Assigned task> Please restate each entry that appears below word for word, without its pictures.

Supplied entries>

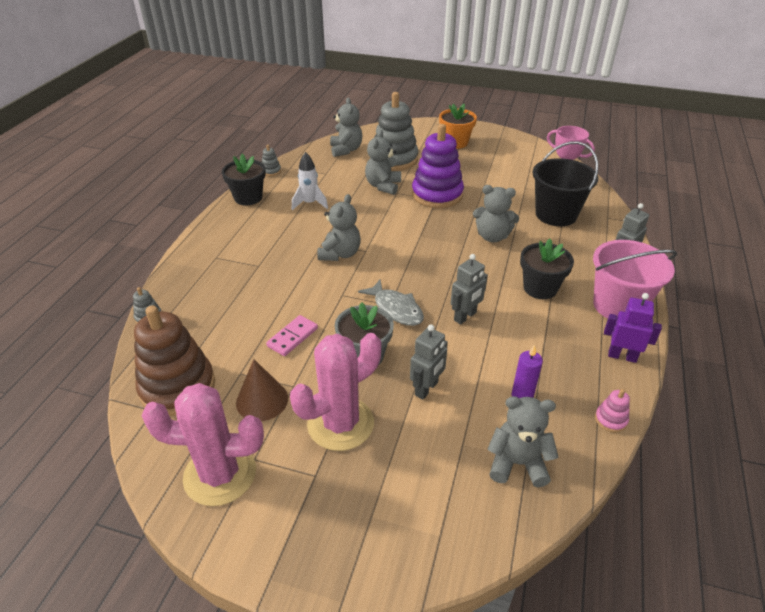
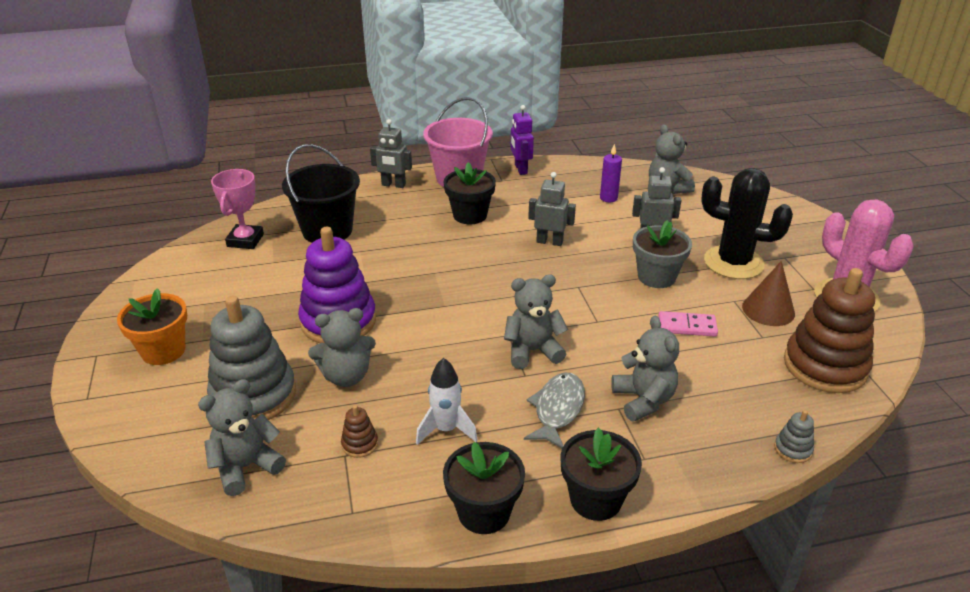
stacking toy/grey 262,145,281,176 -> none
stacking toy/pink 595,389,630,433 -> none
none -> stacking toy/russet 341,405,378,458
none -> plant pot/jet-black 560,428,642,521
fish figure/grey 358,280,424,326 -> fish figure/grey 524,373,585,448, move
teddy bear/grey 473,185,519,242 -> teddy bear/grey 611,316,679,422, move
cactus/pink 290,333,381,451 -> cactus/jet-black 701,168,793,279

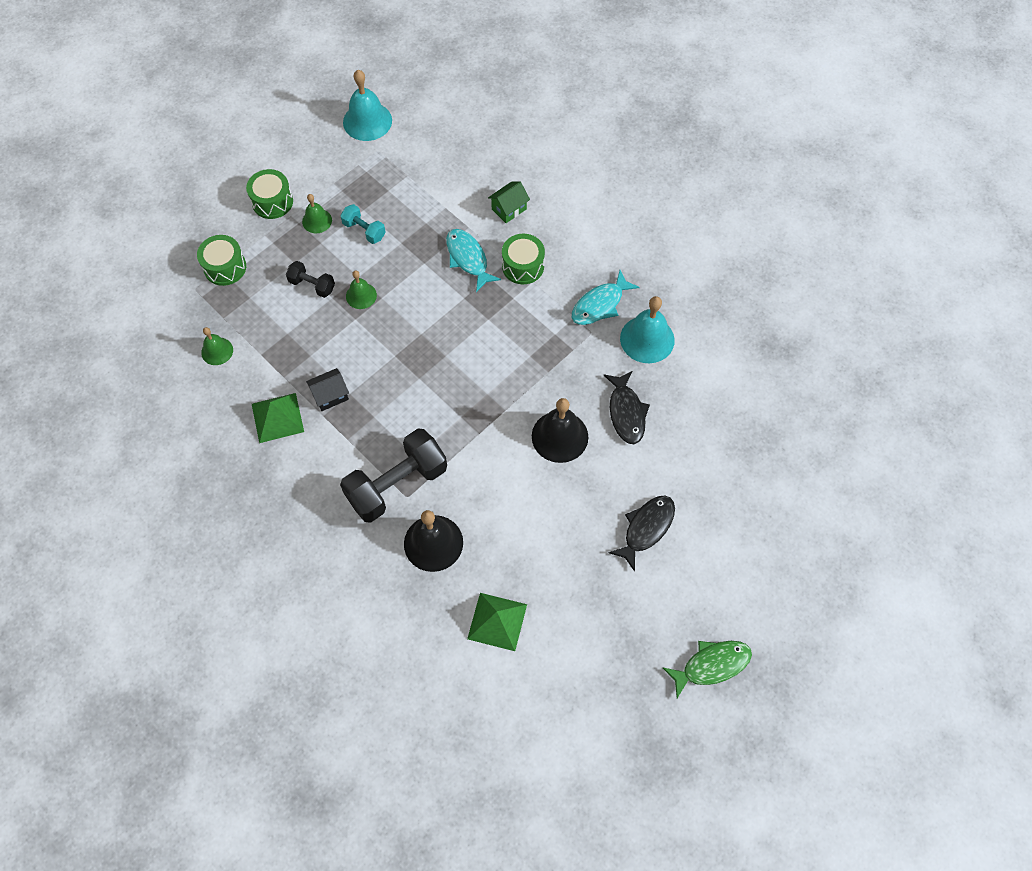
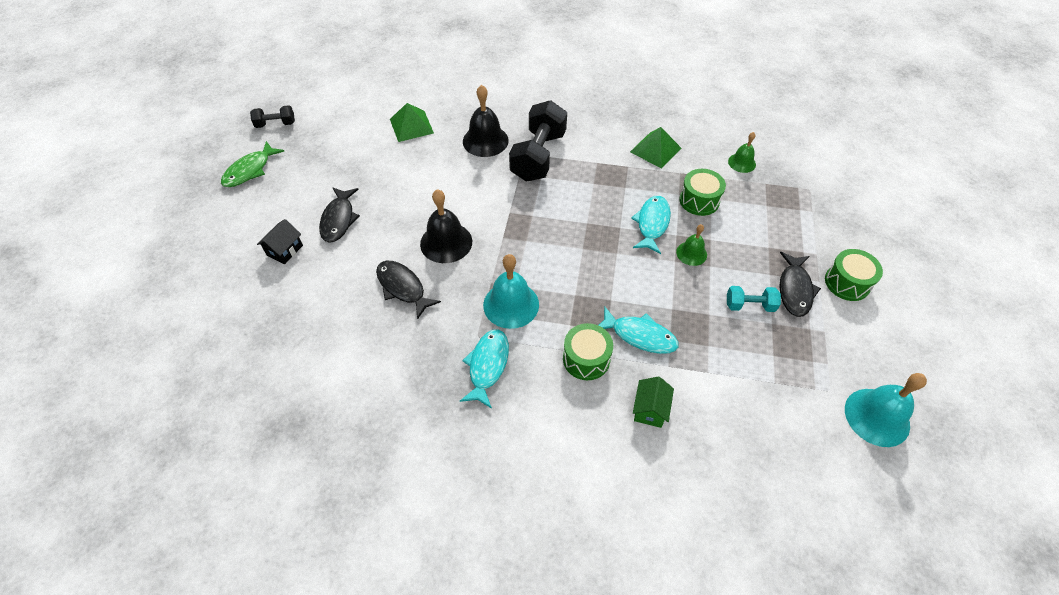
none -> fish figure/aqua 631,196,671,254
toy drum/green 197,235,246,286 -> toy drum/green 679,169,726,216, move
hand weight/jet-black 286,261,335,298 -> hand weight/jet-black 250,105,295,128, move
toy house/jet-black 306,368,349,411 -> toy house/jet-black 257,219,303,264, move
school bell/aqua 620,296,675,363 -> school bell/aqua 483,254,539,329, move
school bell/green 302,194,332,233 -> fish figure/jet-black 779,252,821,317

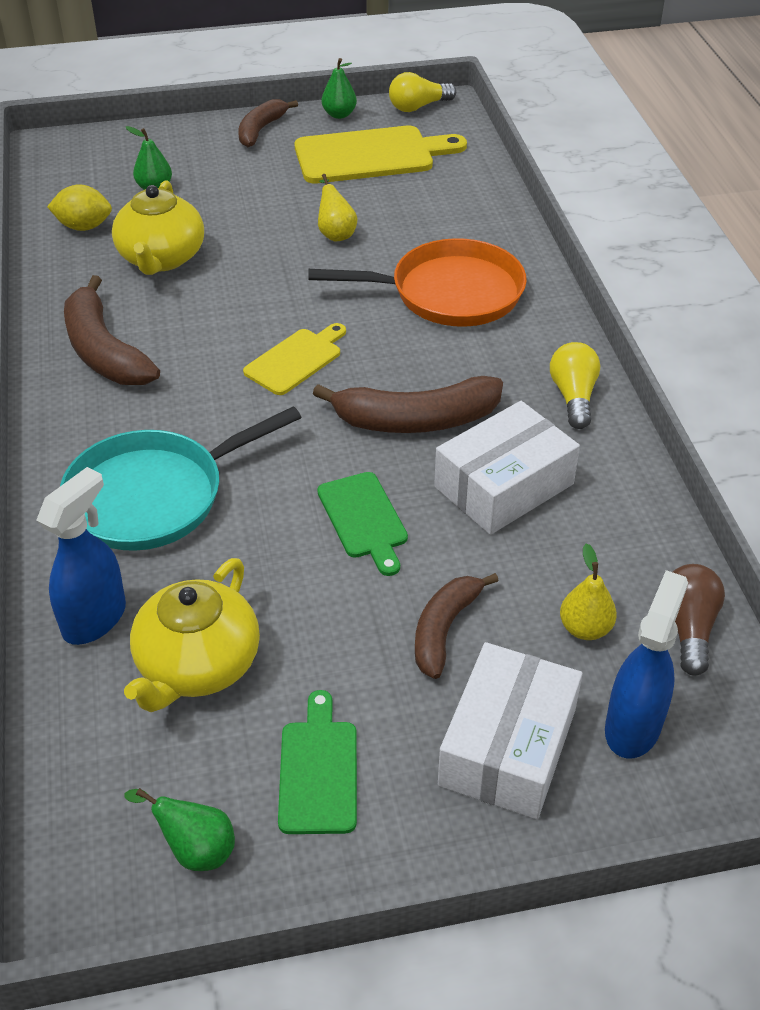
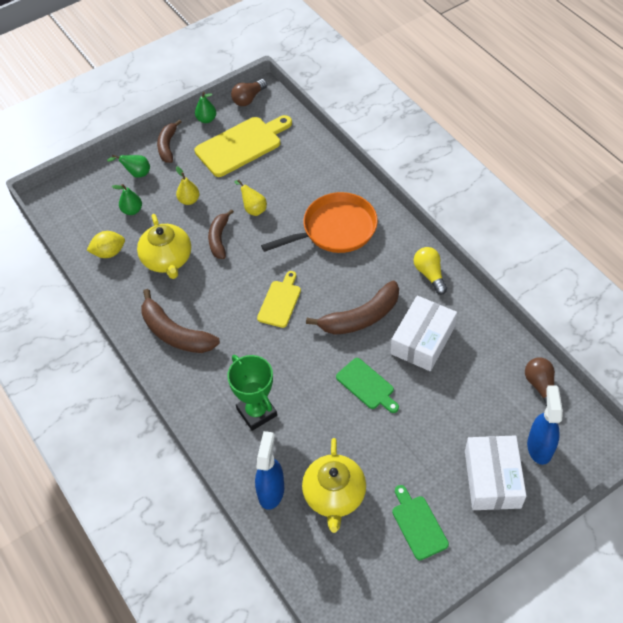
toy pear/green 124,788,235,871 -> toy pear/green 107,155,150,178, move
banana/russet 415,573,499,679 -> banana/russet 208,209,234,259, move
toy pear/yellow 560,543,617,640 -> toy pear/yellow 176,166,199,205, move
pan/aqua 60,406,301,551 -> prize cup/green 227,355,277,431
lightbulb/yellow 389,72,456,112 -> lightbulb/russet 231,79,267,106

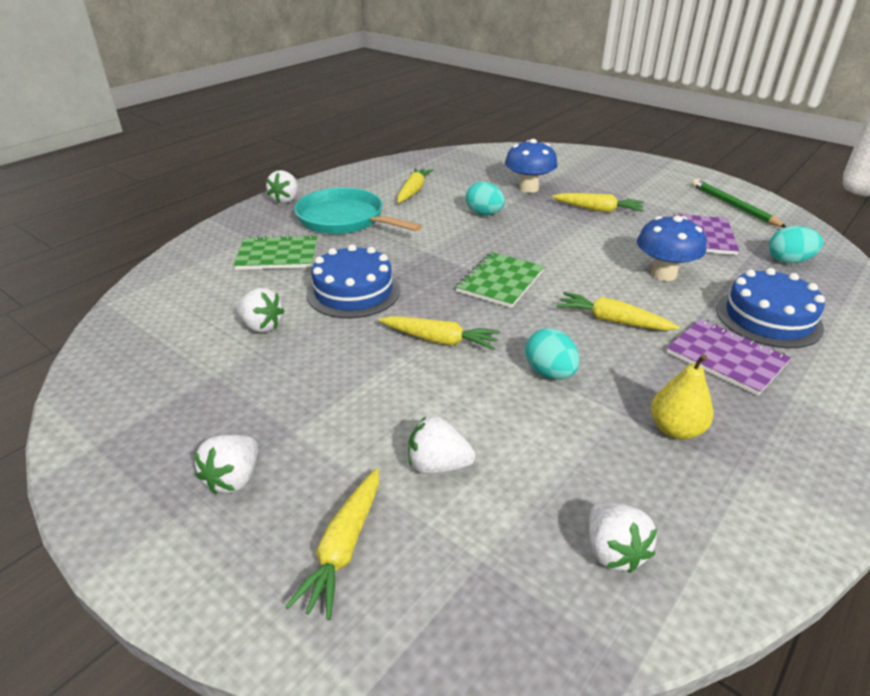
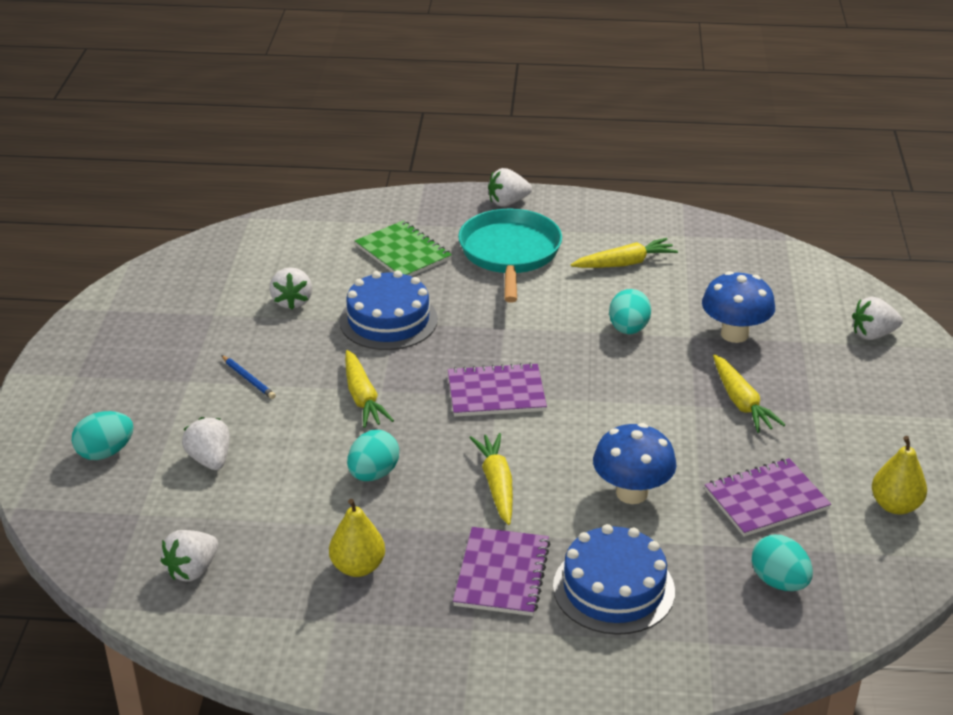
none -> pencil/cobalt 221,355,276,399
berry/pure white 194,435,258,495 -> berry/pure white 852,296,903,340, move
toy carrot/yellow 285,468,379,620 -> egg shape/aqua 72,411,134,460
pencil/green 692,179,786,227 -> toy pear/yellow 872,436,927,514
exercise book/green 456,252,544,308 -> exercise book/purple 448,363,547,417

Result>
stacking toy/grey 262,145,281,176 -> none
stacking toy/pink 595,389,630,433 -> none
none -> stacking toy/russet 341,405,378,458
none -> plant pot/jet-black 560,428,642,521
fish figure/grey 358,280,424,326 -> fish figure/grey 524,373,585,448, move
teddy bear/grey 473,185,519,242 -> teddy bear/grey 611,316,679,422, move
cactus/pink 290,333,381,451 -> cactus/jet-black 701,168,793,279

none -> fish figure/aqua 631,196,671,254
toy drum/green 197,235,246,286 -> toy drum/green 679,169,726,216, move
hand weight/jet-black 286,261,335,298 -> hand weight/jet-black 250,105,295,128, move
toy house/jet-black 306,368,349,411 -> toy house/jet-black 257,219,303,264, move
school bell/aqua 620,296,675,363 -> school bell/aqua 483,254,539,329, move
school bell/green 302,194,332,233 -> fish figure/jet-black 779,252,821,317

toy pear/green 124,788,235,871 -> toy pear/green 107,155,150,178, move
banana/russet 415,573,499,679 -> banana/russet 208,209,234,259, move
toy pear/yellow 560,543,617,640 -> toy pear/yellow 176,166,199,205, move
pan/aqua 60,406,301,551 -> prize cup/green 227,355,277,431
lightbulb/yellow 389,72,456,112 -> lightbulb/russet 231,79,267,106

none -> pencil/cobalt 221,355,276,399
berry/pure white 194,435,258,495 -> berry/pure white 852,296,903,340, move
toy carrot/yellow 285,468,379,620 -> egg shape/aqua 72,411,134,460
pencil/green 692,179,786,227 -> toy pear/yellow 872,436,927,514
exercise book/green 456,252,544,308 -> exercise book/purple 448,363,547,417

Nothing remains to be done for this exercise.